Provided data>
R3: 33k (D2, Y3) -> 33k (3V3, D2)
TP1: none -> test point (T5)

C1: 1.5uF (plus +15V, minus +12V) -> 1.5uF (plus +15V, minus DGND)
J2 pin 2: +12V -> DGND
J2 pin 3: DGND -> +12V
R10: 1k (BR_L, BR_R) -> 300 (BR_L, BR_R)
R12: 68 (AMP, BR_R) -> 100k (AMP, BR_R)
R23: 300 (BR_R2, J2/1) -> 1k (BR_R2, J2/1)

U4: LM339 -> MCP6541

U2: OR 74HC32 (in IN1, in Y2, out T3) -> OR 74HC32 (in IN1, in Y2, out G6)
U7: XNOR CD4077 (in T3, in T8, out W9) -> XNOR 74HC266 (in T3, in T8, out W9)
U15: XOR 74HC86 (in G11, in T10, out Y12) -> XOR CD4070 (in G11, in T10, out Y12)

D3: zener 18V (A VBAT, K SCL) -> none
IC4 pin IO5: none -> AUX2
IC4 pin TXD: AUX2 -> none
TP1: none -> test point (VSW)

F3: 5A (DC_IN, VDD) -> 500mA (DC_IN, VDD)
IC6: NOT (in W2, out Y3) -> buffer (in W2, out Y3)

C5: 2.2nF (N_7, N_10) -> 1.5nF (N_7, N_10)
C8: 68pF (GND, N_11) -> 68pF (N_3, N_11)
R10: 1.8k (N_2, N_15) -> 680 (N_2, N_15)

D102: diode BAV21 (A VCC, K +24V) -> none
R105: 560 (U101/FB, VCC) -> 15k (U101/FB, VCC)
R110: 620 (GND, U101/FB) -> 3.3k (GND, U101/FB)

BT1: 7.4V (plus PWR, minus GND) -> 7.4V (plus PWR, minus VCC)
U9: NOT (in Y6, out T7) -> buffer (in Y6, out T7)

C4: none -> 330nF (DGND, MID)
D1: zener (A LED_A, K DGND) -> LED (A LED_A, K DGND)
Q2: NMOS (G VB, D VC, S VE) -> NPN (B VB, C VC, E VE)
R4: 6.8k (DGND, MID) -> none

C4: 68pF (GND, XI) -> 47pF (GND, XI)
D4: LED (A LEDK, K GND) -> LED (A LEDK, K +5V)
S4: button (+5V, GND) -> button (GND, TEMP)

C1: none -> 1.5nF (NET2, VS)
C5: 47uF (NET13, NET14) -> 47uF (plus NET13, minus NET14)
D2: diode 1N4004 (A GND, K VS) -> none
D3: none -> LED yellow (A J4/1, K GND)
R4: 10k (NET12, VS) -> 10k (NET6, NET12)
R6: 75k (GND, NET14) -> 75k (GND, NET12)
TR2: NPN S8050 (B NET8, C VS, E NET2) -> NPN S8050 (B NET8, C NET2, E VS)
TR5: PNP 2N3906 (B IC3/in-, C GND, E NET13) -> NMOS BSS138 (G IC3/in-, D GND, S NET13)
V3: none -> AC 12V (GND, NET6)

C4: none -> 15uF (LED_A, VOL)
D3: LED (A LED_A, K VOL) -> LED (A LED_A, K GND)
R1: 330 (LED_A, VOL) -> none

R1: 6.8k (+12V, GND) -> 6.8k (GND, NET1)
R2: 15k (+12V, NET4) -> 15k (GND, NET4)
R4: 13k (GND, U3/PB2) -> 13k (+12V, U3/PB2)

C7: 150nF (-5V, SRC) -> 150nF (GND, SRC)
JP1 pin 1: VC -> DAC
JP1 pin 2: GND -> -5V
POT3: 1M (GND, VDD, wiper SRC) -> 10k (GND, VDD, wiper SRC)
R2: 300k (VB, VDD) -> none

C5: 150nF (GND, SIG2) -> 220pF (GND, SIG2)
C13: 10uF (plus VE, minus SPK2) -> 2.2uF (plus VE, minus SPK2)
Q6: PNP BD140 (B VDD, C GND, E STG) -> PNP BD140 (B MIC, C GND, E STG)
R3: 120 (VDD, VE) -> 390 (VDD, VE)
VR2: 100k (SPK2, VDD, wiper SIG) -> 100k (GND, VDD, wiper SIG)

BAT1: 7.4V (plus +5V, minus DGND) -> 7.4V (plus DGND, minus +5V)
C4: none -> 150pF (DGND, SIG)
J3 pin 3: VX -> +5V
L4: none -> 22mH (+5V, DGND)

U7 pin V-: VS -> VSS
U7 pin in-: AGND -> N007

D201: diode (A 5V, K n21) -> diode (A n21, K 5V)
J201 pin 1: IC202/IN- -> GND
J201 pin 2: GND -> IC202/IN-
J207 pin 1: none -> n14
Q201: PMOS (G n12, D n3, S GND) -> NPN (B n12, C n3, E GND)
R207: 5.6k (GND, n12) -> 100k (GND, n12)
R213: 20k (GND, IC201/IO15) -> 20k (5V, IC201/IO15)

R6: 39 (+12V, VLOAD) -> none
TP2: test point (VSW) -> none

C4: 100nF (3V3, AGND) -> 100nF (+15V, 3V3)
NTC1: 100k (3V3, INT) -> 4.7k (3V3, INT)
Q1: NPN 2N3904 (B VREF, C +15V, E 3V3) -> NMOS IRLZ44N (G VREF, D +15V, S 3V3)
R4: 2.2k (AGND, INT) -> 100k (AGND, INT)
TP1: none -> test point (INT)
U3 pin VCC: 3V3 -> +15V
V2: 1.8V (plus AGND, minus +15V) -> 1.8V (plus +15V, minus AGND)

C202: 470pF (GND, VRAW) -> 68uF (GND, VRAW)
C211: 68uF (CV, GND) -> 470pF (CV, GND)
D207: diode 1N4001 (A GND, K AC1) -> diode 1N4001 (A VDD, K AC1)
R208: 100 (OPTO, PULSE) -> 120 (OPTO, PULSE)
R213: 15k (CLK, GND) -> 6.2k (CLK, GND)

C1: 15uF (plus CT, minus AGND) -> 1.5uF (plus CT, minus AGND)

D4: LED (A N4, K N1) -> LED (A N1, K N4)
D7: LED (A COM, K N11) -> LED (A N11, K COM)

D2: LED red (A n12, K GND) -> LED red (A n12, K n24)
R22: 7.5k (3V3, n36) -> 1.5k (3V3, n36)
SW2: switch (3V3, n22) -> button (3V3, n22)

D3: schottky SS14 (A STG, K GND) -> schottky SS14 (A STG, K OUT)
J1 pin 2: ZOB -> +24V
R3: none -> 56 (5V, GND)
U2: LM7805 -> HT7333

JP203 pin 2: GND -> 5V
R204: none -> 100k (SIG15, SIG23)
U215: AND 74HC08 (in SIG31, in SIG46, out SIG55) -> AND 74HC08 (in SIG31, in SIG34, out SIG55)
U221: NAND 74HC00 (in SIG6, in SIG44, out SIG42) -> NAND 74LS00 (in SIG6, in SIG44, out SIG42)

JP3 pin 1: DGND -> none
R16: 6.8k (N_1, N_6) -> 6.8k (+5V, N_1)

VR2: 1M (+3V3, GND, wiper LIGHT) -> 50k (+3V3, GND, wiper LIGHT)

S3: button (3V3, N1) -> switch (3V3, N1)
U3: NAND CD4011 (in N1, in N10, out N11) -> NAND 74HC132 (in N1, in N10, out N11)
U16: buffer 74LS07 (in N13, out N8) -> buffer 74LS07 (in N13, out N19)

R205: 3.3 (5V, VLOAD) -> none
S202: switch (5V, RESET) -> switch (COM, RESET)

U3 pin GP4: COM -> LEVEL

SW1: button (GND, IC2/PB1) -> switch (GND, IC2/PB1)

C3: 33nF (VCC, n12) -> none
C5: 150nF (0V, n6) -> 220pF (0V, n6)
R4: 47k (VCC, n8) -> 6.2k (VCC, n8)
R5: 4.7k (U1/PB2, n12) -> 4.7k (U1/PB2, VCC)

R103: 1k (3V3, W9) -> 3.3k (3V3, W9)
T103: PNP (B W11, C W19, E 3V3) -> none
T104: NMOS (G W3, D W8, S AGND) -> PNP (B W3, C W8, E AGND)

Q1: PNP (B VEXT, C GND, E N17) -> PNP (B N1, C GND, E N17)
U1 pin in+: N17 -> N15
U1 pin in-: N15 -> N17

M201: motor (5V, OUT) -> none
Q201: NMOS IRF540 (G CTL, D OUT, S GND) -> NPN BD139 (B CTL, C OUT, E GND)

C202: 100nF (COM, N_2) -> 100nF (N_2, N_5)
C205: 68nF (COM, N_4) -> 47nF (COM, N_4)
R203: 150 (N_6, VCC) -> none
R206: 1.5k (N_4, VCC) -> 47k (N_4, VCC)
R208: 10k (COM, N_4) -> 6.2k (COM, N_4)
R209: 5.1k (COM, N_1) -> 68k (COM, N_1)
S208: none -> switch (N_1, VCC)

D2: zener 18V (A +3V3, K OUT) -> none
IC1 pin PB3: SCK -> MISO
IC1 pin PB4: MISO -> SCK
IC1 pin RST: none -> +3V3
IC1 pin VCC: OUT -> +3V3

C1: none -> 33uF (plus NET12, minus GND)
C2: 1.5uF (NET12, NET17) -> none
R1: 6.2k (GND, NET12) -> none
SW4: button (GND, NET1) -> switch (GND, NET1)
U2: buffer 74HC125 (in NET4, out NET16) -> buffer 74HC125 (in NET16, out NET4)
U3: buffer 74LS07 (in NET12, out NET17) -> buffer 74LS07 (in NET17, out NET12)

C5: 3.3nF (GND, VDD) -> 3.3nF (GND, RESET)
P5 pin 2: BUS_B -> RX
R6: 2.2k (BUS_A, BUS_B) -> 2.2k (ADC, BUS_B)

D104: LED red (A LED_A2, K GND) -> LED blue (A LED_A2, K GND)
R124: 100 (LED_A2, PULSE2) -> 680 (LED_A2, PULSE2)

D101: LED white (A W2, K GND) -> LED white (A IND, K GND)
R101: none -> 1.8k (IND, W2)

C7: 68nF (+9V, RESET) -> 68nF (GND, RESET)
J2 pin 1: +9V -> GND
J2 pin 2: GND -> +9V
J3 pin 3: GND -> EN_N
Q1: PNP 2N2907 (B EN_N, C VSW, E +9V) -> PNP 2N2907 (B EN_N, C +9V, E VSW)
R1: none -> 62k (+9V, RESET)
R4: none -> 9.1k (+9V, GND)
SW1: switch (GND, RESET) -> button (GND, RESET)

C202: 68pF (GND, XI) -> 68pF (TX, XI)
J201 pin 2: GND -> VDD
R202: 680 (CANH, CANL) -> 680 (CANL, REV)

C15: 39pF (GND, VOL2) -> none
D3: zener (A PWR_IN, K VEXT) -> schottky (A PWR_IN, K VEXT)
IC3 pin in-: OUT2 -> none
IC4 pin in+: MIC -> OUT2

Work required> Send back an exact copy of only the lines from the line with "T104: NMOS (G" up to and including the line with "Q201: NMOS IRF540" in the data above.

Solved exercise>
T104: NMOS (G W3, D W8, S AGND) -> PNP (B W3, C W8, E AGND)

Q1: PNP (B VEXT, C GND, E N17) -> PNP (B N1, C GND, E N17)
U1 pin in+: N17 -> N15
U1 pin in-: N15 -> N17

M201: motor (5V, OUT) -> none
Q201: NMOS IRF540 (G CTL, D OUT, S GND) -> NPN BD139 (B CTL, C OUT, E GND)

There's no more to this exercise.